(Collection entries)
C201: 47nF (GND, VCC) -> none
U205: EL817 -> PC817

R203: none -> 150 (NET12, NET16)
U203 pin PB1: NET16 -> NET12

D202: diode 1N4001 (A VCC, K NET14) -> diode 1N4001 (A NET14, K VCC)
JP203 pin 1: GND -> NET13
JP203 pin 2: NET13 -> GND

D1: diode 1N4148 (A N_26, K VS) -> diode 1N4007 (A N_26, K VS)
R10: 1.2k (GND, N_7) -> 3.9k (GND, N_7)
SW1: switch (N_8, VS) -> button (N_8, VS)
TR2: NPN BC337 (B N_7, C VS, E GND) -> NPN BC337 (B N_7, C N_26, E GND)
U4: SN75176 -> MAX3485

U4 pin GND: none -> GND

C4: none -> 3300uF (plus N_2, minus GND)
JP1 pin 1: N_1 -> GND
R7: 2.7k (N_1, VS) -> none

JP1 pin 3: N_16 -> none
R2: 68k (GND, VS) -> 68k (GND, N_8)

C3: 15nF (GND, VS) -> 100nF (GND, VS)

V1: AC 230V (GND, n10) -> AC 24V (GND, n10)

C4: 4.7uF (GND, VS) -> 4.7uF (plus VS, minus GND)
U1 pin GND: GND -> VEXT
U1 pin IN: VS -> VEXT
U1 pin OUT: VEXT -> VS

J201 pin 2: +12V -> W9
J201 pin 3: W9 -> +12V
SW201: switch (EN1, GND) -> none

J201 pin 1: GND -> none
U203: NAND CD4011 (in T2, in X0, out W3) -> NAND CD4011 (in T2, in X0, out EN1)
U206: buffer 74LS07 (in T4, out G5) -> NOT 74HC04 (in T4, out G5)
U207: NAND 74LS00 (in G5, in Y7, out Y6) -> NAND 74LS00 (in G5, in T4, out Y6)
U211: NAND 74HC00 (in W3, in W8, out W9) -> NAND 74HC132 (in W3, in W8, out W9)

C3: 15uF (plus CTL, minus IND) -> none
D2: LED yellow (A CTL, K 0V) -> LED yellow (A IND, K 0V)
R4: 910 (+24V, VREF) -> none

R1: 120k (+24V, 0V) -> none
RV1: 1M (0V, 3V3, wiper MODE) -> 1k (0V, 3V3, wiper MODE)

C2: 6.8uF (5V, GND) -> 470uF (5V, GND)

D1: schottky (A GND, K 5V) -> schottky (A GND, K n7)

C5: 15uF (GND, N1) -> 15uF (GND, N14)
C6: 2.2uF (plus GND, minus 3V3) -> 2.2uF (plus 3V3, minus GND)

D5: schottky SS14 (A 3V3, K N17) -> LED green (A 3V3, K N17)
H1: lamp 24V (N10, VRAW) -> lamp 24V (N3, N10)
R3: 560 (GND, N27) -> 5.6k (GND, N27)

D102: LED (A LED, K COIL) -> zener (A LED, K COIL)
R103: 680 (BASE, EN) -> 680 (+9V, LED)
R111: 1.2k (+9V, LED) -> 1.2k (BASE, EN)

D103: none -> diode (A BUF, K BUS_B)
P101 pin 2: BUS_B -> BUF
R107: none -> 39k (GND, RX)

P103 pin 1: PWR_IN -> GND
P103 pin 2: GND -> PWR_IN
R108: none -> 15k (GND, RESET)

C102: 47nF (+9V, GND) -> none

Exercise brief – Write out again every entry above, exactly as given.

Solution to the exercise –
C201: 47nF (GND, VCC) -> none
U205: EL817 -> PC817

R203: none -> 150 (NET12, NET16)
U203 pin PB1: NET16 -> NET12

D202: diode 1N4001 (A VCC, K NET14) -> diode 1N4001 (A NET14, K VCC)
JP203 pin 1: GND -> NET13
JP203 pin 2: NET13 -> GND

D1: diode 1N4148 (A N_26, K VS) -> diode 1N4007 (A N_26, K VS)
R10: 1.2k (GND, N_7) -> 3.9k (GND, N_7)
SW1: switch (N_8, VS) -> button (N_8, VS)
TR2: NPN BC337 (B N_7, C VS, E GND) -> NPN BC337 (B N_7, C N_26, E GND)
U4: SN75176 -> MAX3485

U4 pin GND: none -> GND

C4: none -> 3300uF (plus N_2, minus GND)
JP1 pin 1: N_1 -> GND
R7: 2.7k (N_1, VS) -> none

JP1 pin 3: N_16 -> none
R2: 68k (GND, VS) -> 68k (GND, N_8)

C3: 15nF (GND, VS) -> 100nF (GND, VS)

V1: AC 230V (GND, n10) -> AC 24V (GND, n10)

C4: 4.7uF (GND, VS) -> 4.7uF (plus VS, minus GND)
U1 pin GND: GND -> VEXT
U1 pin IN: VS -> VEXT
U1 pin OUT: VEXT -> VS

J201 pin 2: +12V -> W9
J201 pin 3: W9 -> +12V
SW201: switch (EN1, GND) -> none

J201 pin 1: GND -> none
U203: NAND CD4011 (in T2, in X0, out W3) -> NAND CD4011 (in T2, in X0, out EN1)
U206: buffer 74LS07 (in T4, out G5) -> NOT 74HC04 (in T4, out G5)
U207: NAND 74LS00 (in G5, in Y7, out Y6) -> NAND 74LS00 (in G5, in T4, out Y6)
U211: NAND 74HC00 (in W3, in W8, out W9) -> NAND 74HC132 (in W3, in W8, out W9)

C3: 15uF (plus CTL, minus IND) -> none
D2: LED yellow (A CTL, K 0V) -> LED yellow (A IND, K 0V)
R4: 910 (+24V, VREF) -> none

R1: 120k (+24V, 0V) -> none
RV1: 1M (0V, 3V3, wiper MODE) -> 1k (0V, 3V3, wiper MODE)

C2: 6.8uF (5V, GND) -> 470uF (5V, GND)

D1: schottky (A GND, K 5V) -> schottky (A GND, K n7)

C5: 15uF (GND, N1) -> 15uF (GND, N14)
C6: 2.2uF (plus GND, minus 3V3) -> 2.2uF (plus 3V3, minus GND)

D5: schottky SS14 (A 3V3, K N17) -> LED green (A 3V3, K N17)
H1: lamp 24V (N10, VRAW) -> lamp 24V (N3, N10)
R3: 560 (GND, N27) -> 5.6k (GND, N27)

D102: LED (A LED, K COIL) -> zener (A LED, K COIL)
R103: 680 (BASE, EN) -> 680 (+9V, LED)
R111: 1.2k (+9V, LED) -> 1.2k (BASE, EN)

D103: none -> diode (A BUF, K BUS_B)
P101 pin 2: BUS_B -> BUF
R107: none -> 39k (GND, RX)

P103 pin 1: PWR_IN -> GND
P103 pin 2: GND -> PWR_IN
R108: none -> 15k (GND, RESET)

C102: 47nF (+9V, GND) -> none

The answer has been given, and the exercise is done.